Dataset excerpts

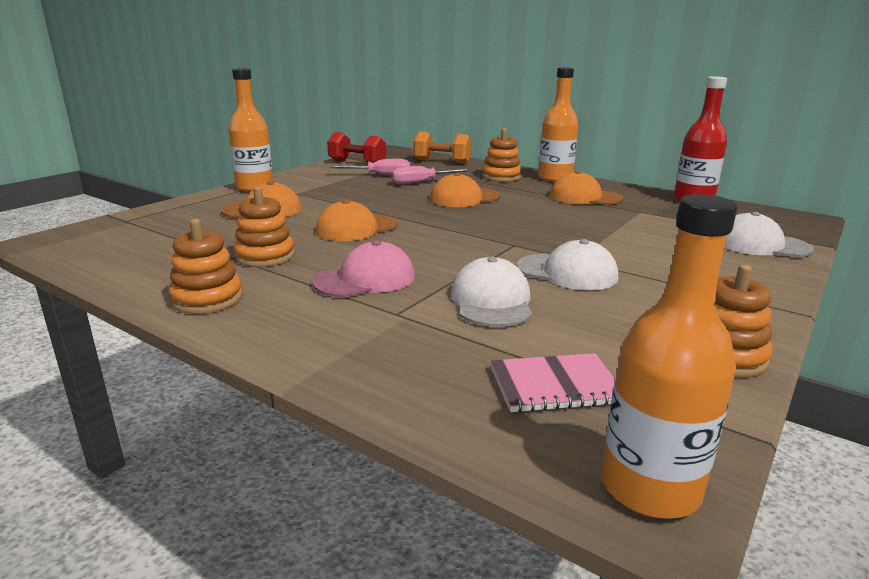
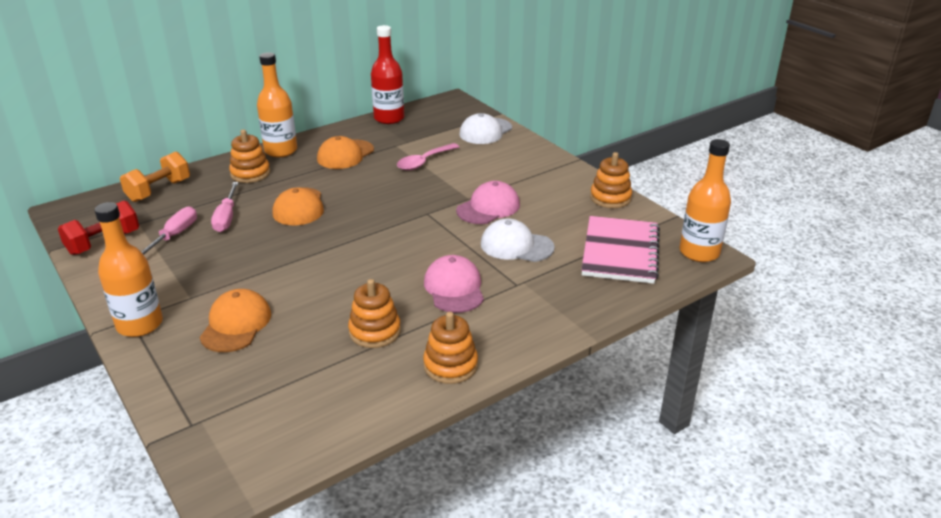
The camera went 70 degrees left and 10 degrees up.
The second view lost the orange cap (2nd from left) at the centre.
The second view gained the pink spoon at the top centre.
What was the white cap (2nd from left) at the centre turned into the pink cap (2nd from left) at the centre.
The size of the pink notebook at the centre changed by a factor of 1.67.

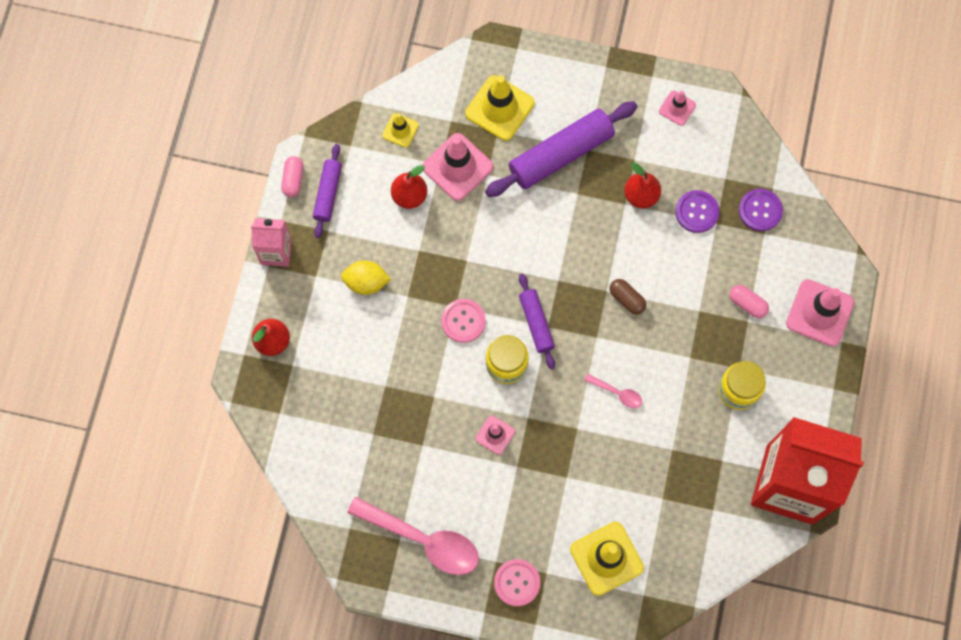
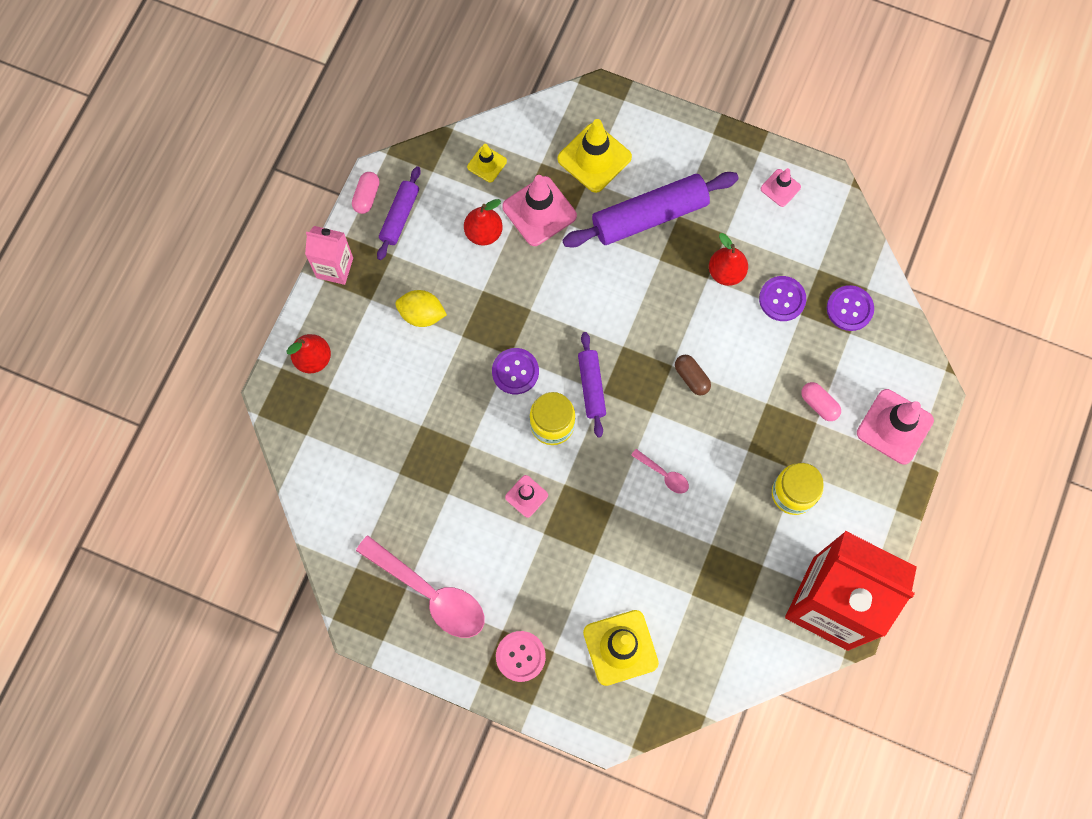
The camera went 10 degrees right and 0 degrees up.
What was the pink button (1st from left) at the centre turned into the purple button (1st from left) at the centre.

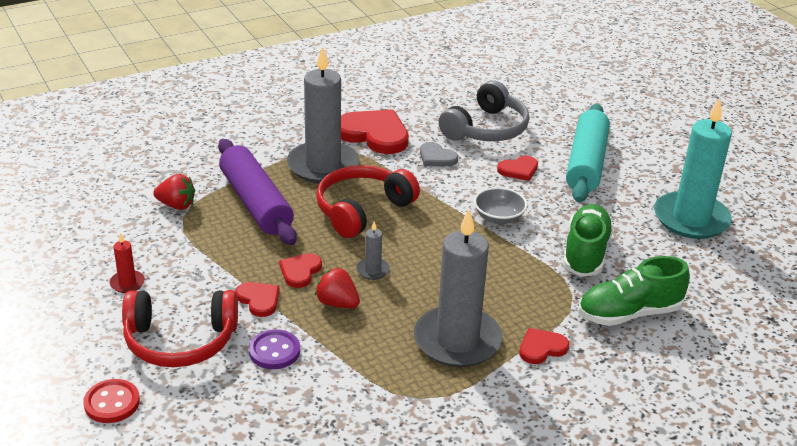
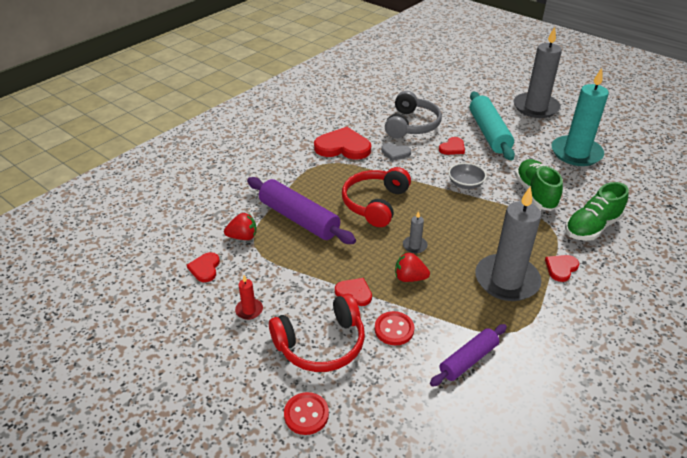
The camera went 20 degrees left and 5 degrees up.
The second view gained the purple rolling pin (2nd from left) at the bottom right.
The red heart (2nd from left in the first image) ended up elsewhere, having gone from the centre to the middle left.
The grey candle (1st from left in the first image) ended up elsewhere, having gone from the top centre to the top right.
What was the purple button at the bottom centre turned into the red button (2nd from left) at the bottom centre.

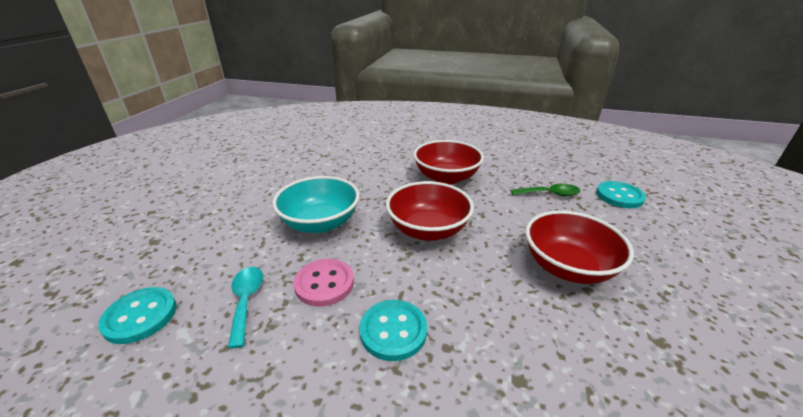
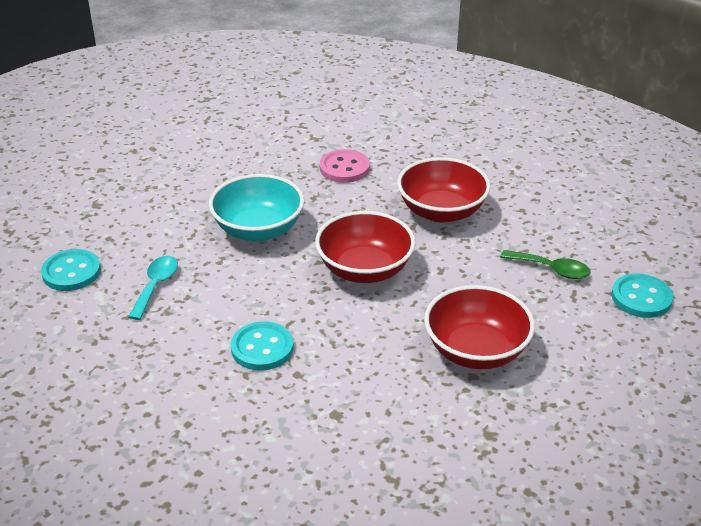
The camera went 25 degrees right and 5 degrees up.
The pink button ended up elsewhere, having gone from the bottom centre to the top centre.

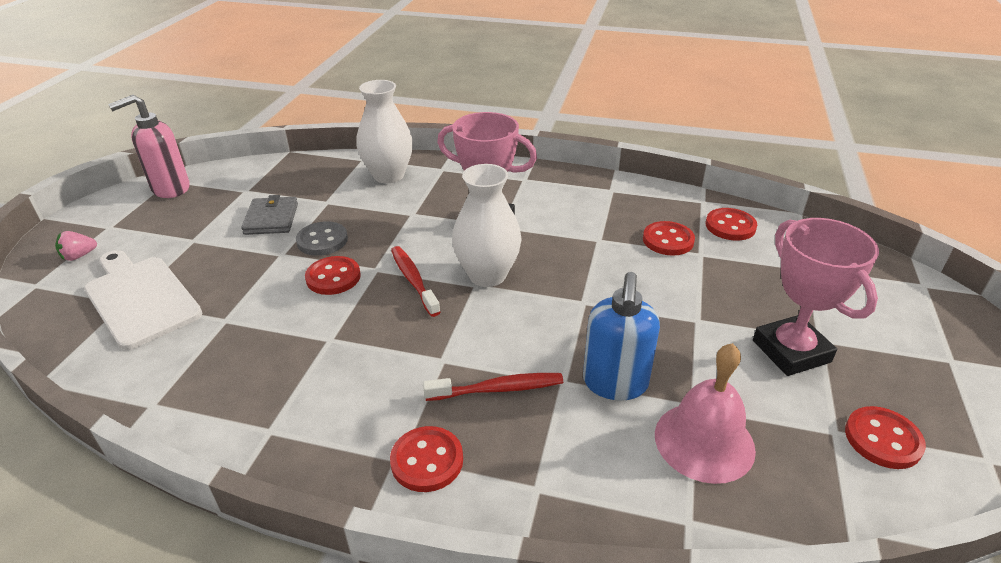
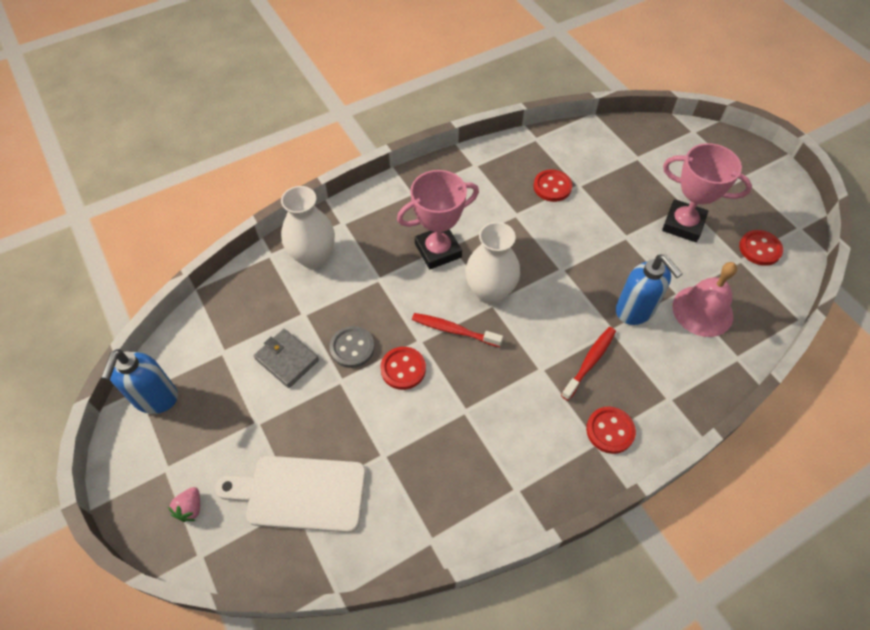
The camera went 45 degrees left and 20 degrees up.
The second view lost the red button (4th from left) at the middle right.
What was the pink soap dispenser at the top left turned into the blue soap dispenser (1st from left) at the middle left.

# TASK ITEM:
Set down all the data again exactly as above, pictures excluded.

# SOLUTION:
The camera went 70 degrees left and 10 degrees up.
The second view lost the orange cap (2nd from left) at the centre.
The second view gained the pink spoon at the top centre.
What was the white cap (2nd from left) at the centre turned into the pink cap (2nd from left) at the centre.
The size of the pink notebook at the centre changed by a factor of 1.67.

The camera went 10 degrees right and 0 degrees up.
What was the pink button (1st from left) at the centre turned into the purple button (1st from left) at the centre.

The camera went 20 degrees left and 5 degrees up.
The second view gained the purple rolling pin (2nd from left) at the bottom right.
The red heart (2nd from left in the first image) ended up elsewhere, having gone from the centre to the middle left.
The grey candle (1st from left in the first image) ended up elsewhere, having gone from the top centre to the top right.
What was the purple button at the bottom centre turned into the red button (2nd from left) at the bottom centre.

The camera went 25 degrees right and 5 degrees up.
The pink button ended up elsewhere, having gone from the bottom centre to the top centre.

The camera went 45 degrees left and 20 degrees up.
The second view lost the red button (4th from left) at the middle right.
What was the pink soap dispenser at the top left turned into the blue soap dispenser (1st from left) at the middle left.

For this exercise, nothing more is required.